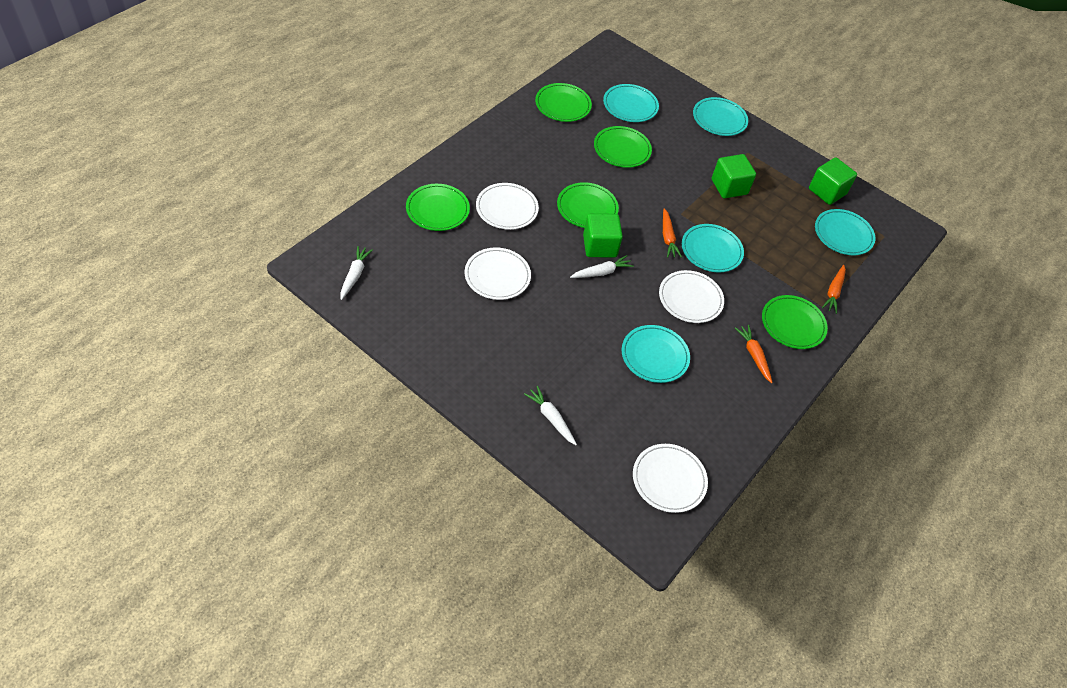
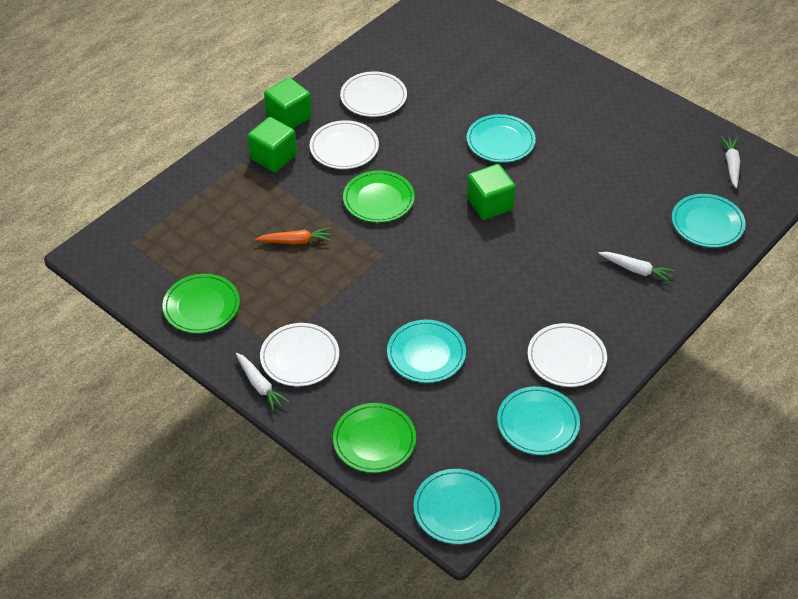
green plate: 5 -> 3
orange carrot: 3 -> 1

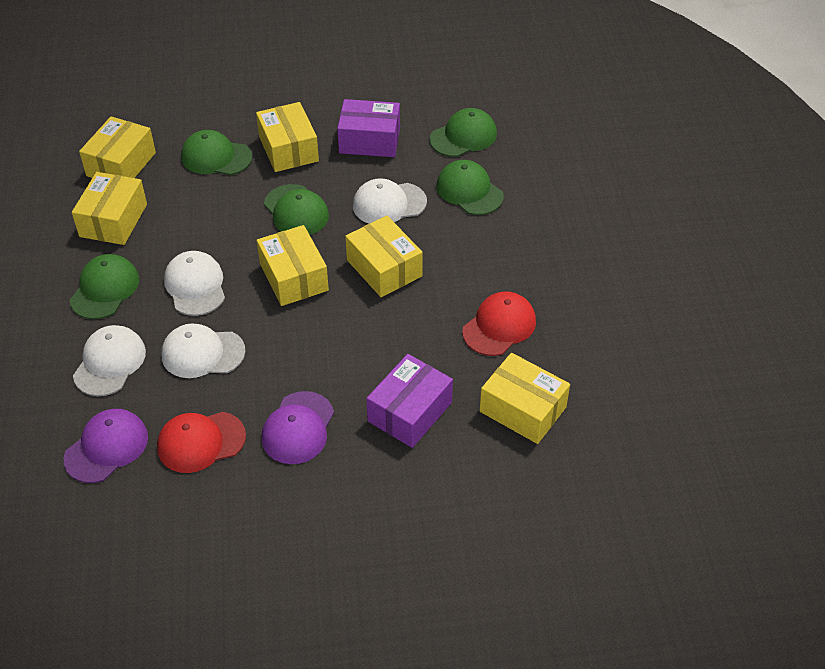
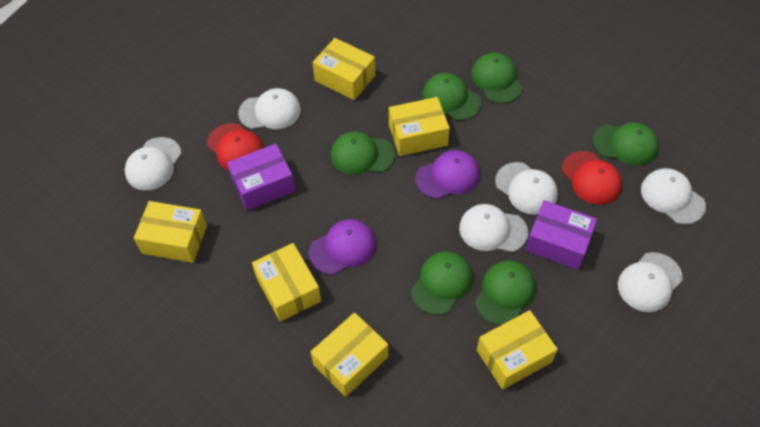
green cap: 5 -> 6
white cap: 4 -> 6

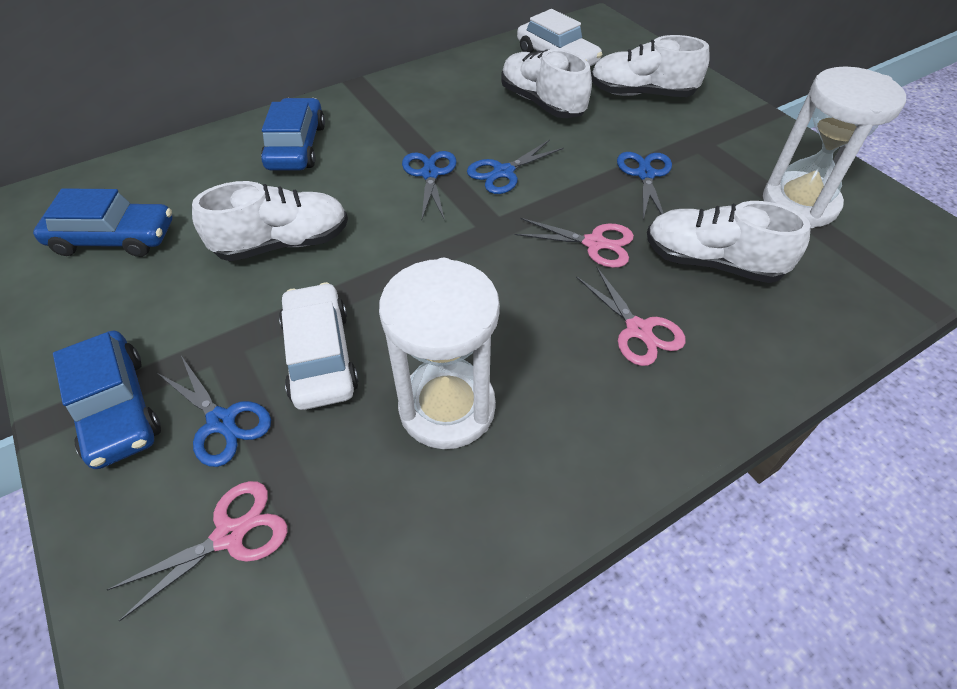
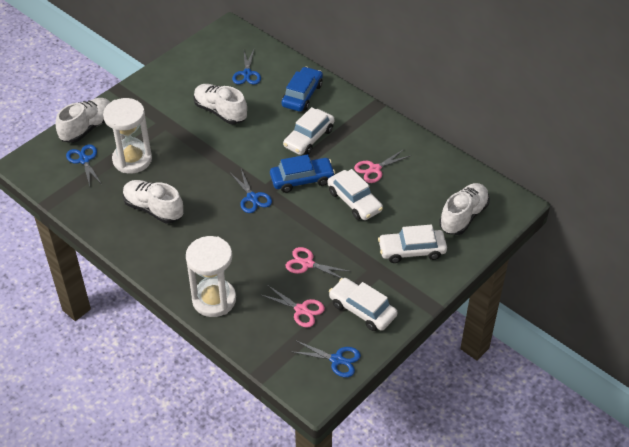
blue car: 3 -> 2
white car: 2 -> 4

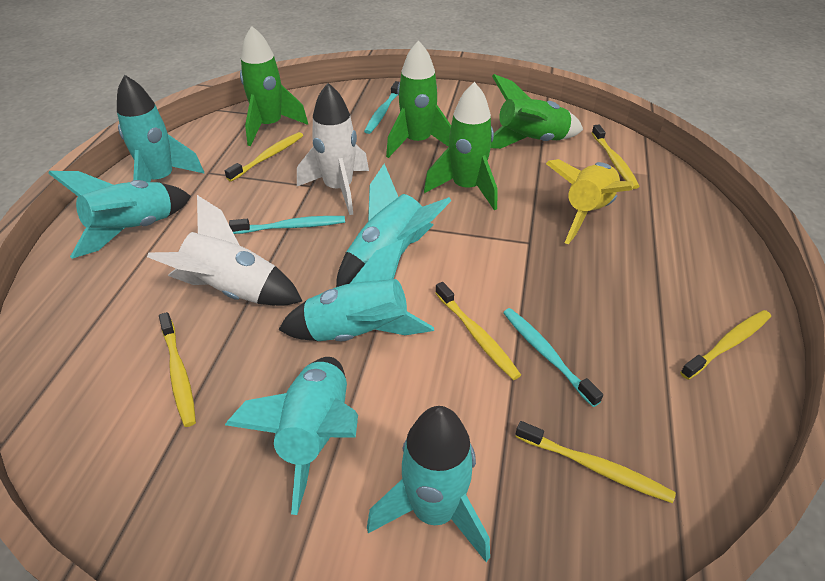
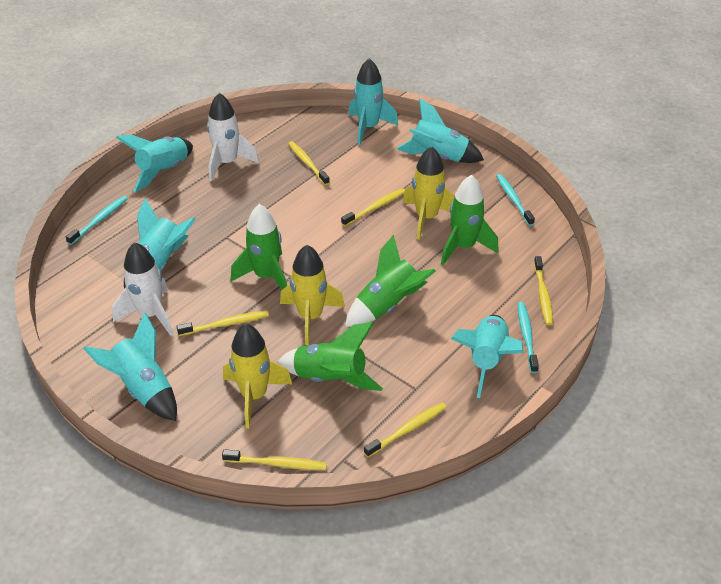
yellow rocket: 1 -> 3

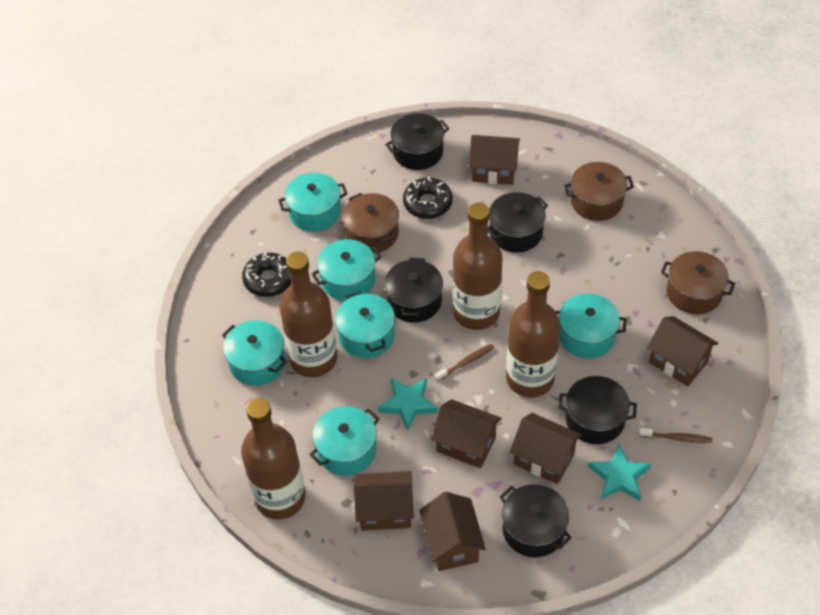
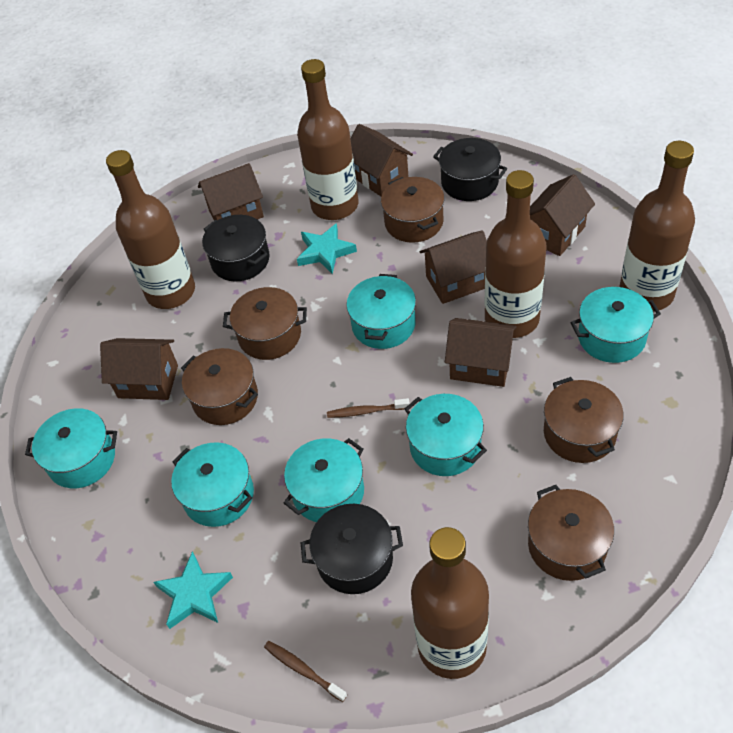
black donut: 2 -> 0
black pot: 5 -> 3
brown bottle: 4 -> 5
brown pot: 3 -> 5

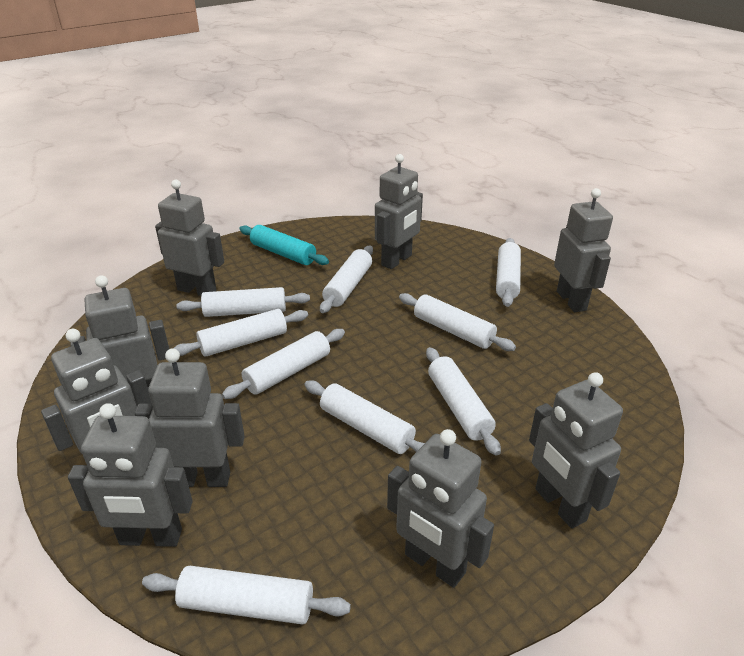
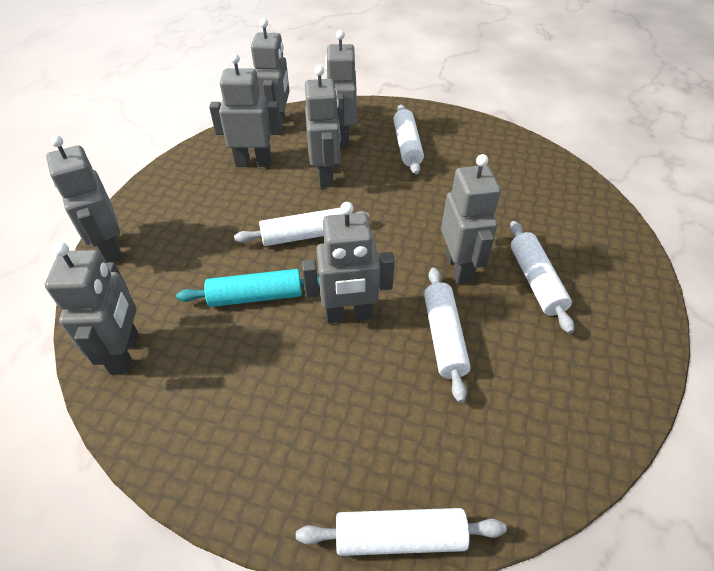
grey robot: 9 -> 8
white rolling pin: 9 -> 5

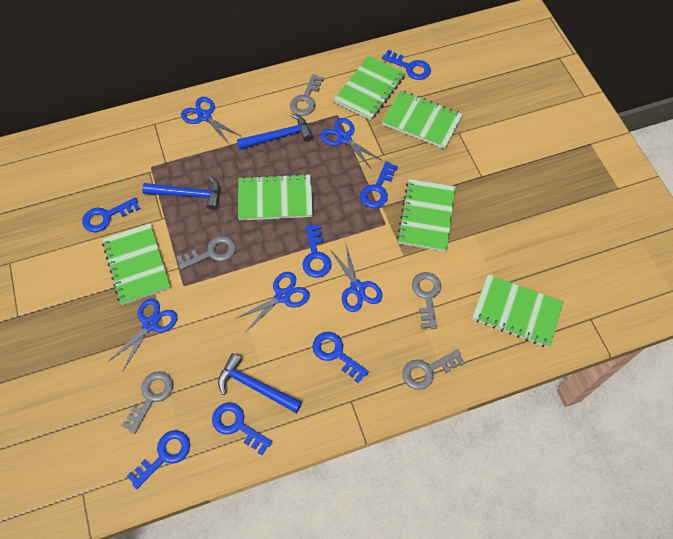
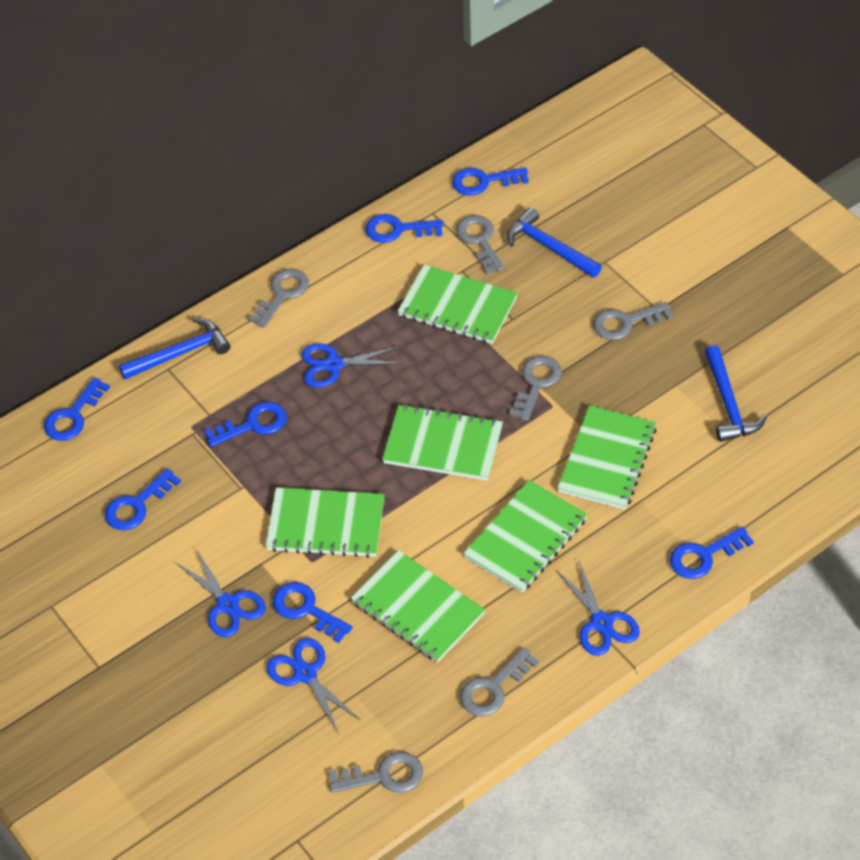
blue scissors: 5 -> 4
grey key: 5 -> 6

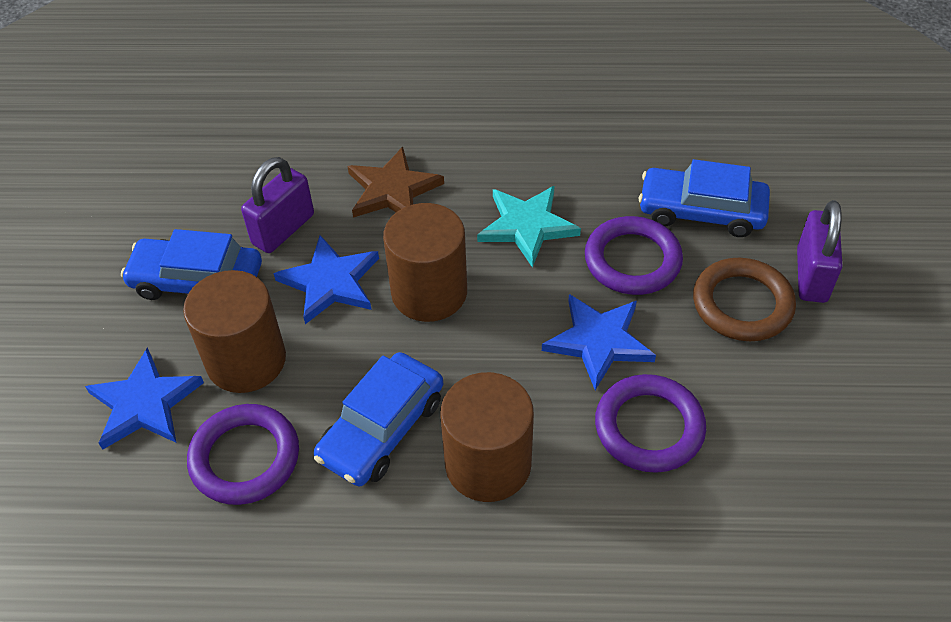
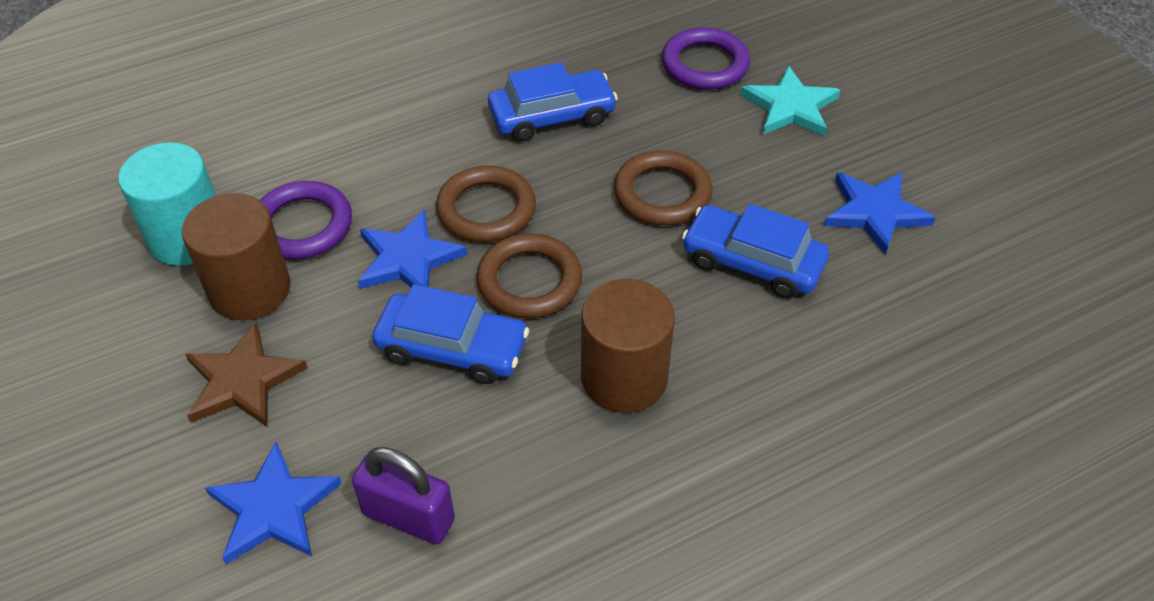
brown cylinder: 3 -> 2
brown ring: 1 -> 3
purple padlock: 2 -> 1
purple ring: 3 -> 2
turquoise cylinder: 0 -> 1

______

Task goal:
All of the records above are to be copied exactly, minus the pictures.

Solution to this problem:
green plate: 5 -> 3
orange carrot: 3 -> 1

green cap: 5 -> 6
white cap: 4 -> 6

blue car: 3 -> 2
white car: 2 -> 4

yellow rocket: 1 -> 3

black donut: 2 -> 0
black pot: 5 -> 3
brown bottle: 4 -> 5
brown pot: 3 -> 5

grey robot: 9 -> 8
white rolling pin: 9 -> 5

blue scissors: 5 -> 4
grey key: 5 -> 6

brown cylinder: 3 -> 2
brown ring: 1 -> 3
purple padlock: 2 -> 1
purple ring: 3 -> 2
turquoise cylinder: 0 -> 1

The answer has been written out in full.